» **The data**
----

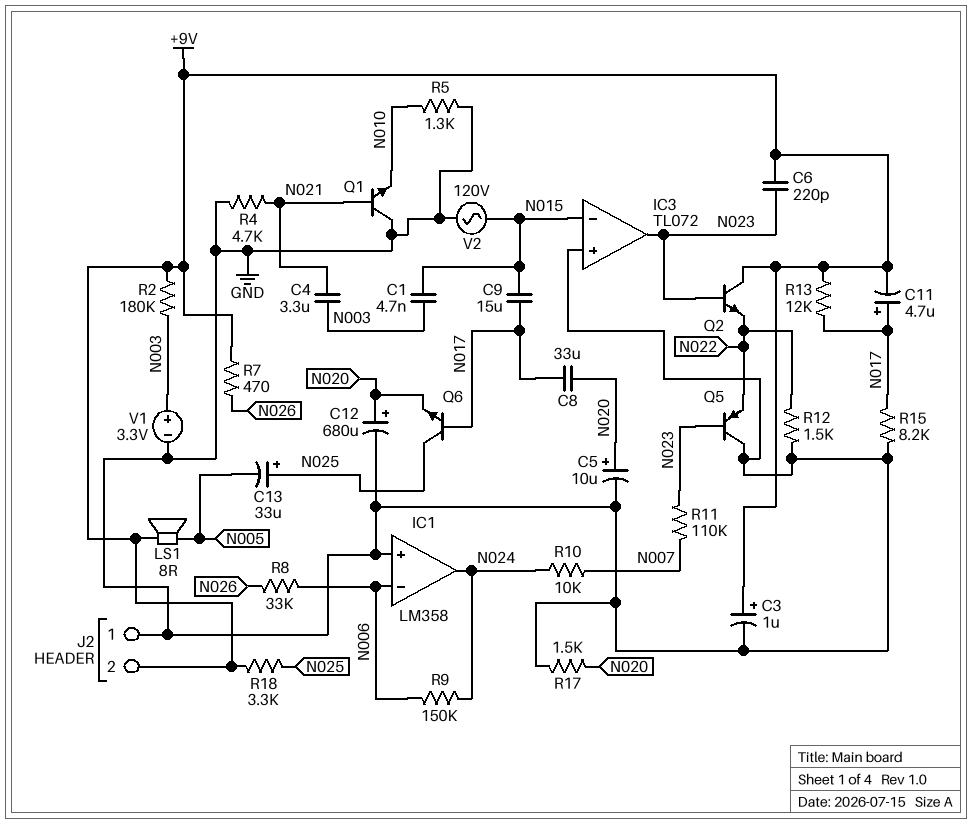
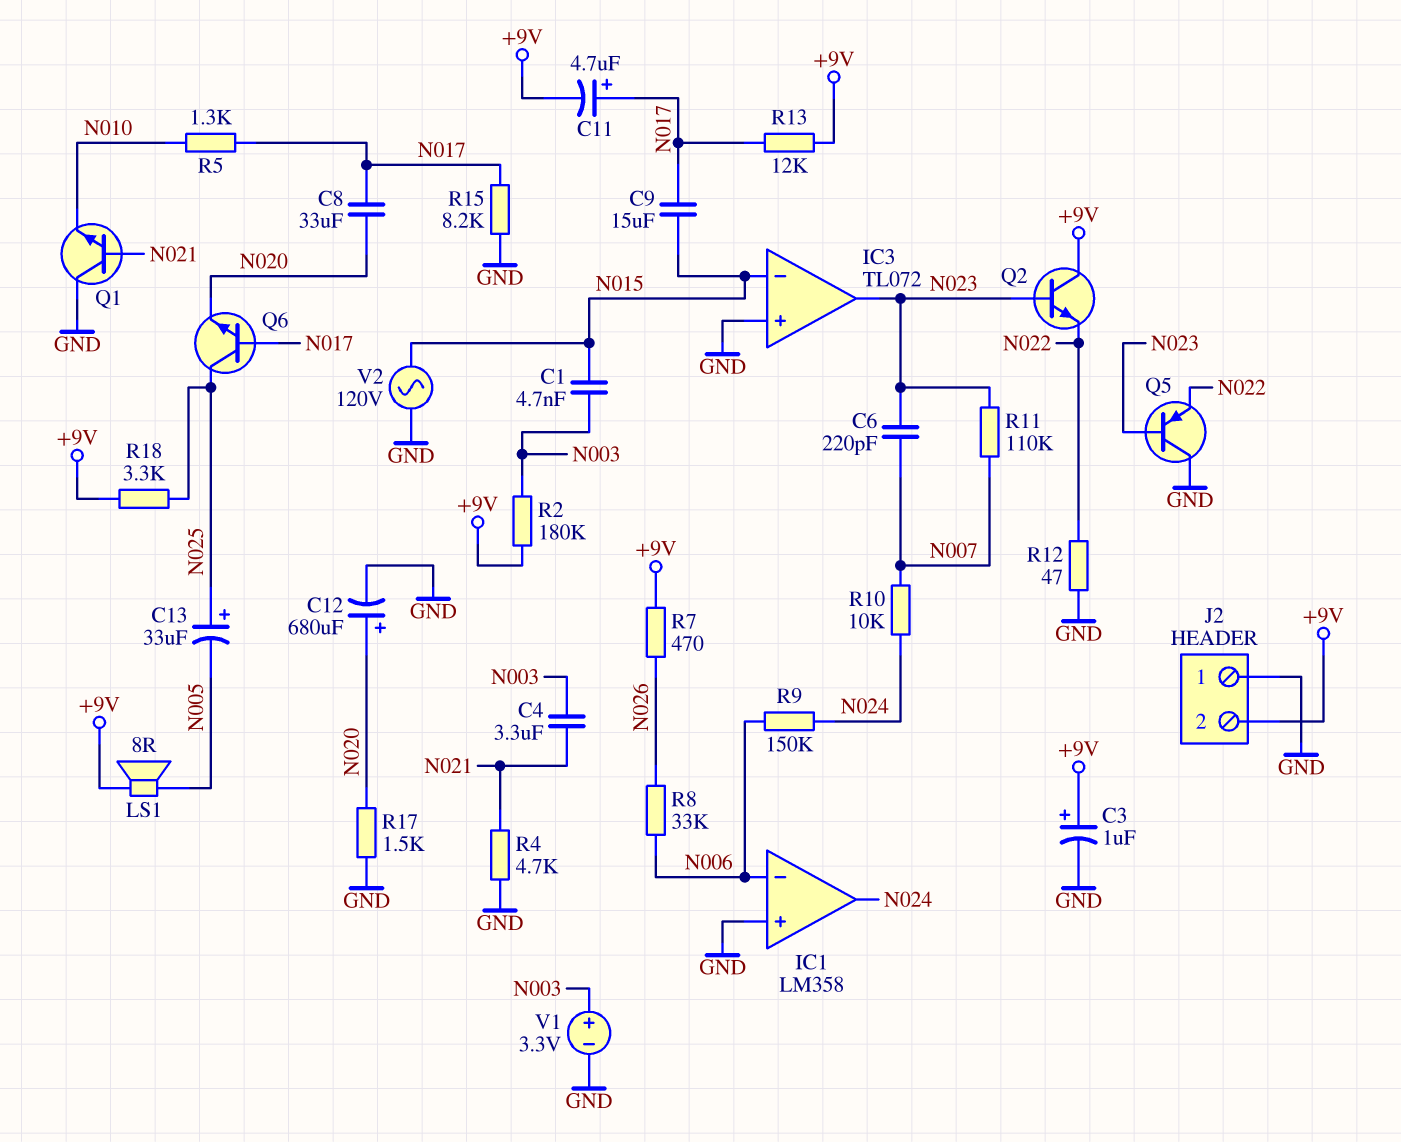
C5: 10uF (plus N020, minus GND) -> none
C6: 220pF (+9V, N023) -> 220pF (N007, N023)
R5: 1.3k (GND, N010) -> 1.3k (N010, N017)
R12: 1.5k (GND, N022) -> 47 (GND, N022)

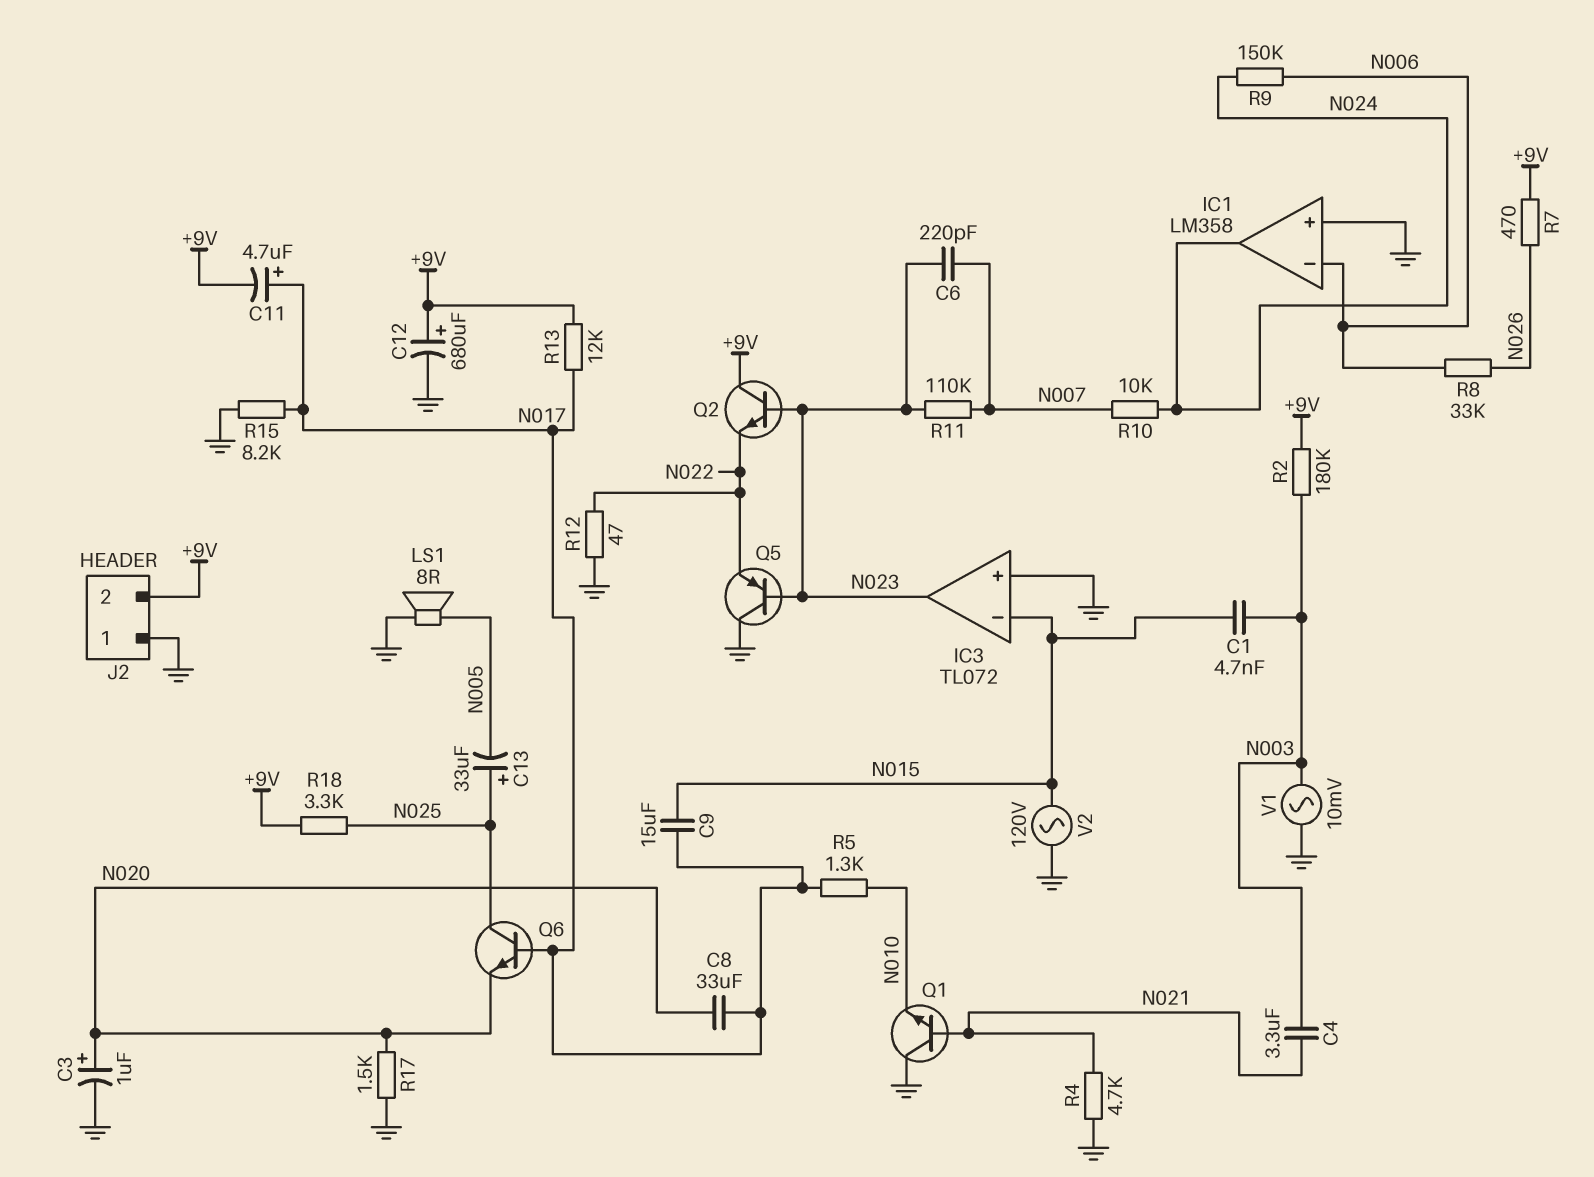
C3: 1uF (plus +9V, minus GND) -> 1uF (plus N020, minus GND)
C12: 680uF (plus N020, minus GND) -> 680uF (plus +9V, minus GND)
LS1: speaker 8R (+9V, N005) -> speaker 8R (GND, N005)
V1: 3.3V (plus N003, minus GND) -> AC 10mV (GND, N003)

----

» **What is needed**
In the copy, only the lines from the one holding "R12: 1.5k (GND, N022) -> 47 (GND, N022)" through the end of the listing above should appear, retyped exactly, both ends included, with no pictures.

» **Expected output**
R12: 1.5k (GND, N022) -> 47 (GND, N022)

C3: 1uF (plus +9V, minus GND) -> 1uF (plus N020, minus GND)
C12: 680uF (plus N020, minus GND) -> 680uF (plus +9V, minus GND)
LS1: speaker 8R (+9V, N005) -> speaker 8R (GND, N005)
V1: 3.3V (plus N003, minus GND) -> AC 10mV (GND, N003)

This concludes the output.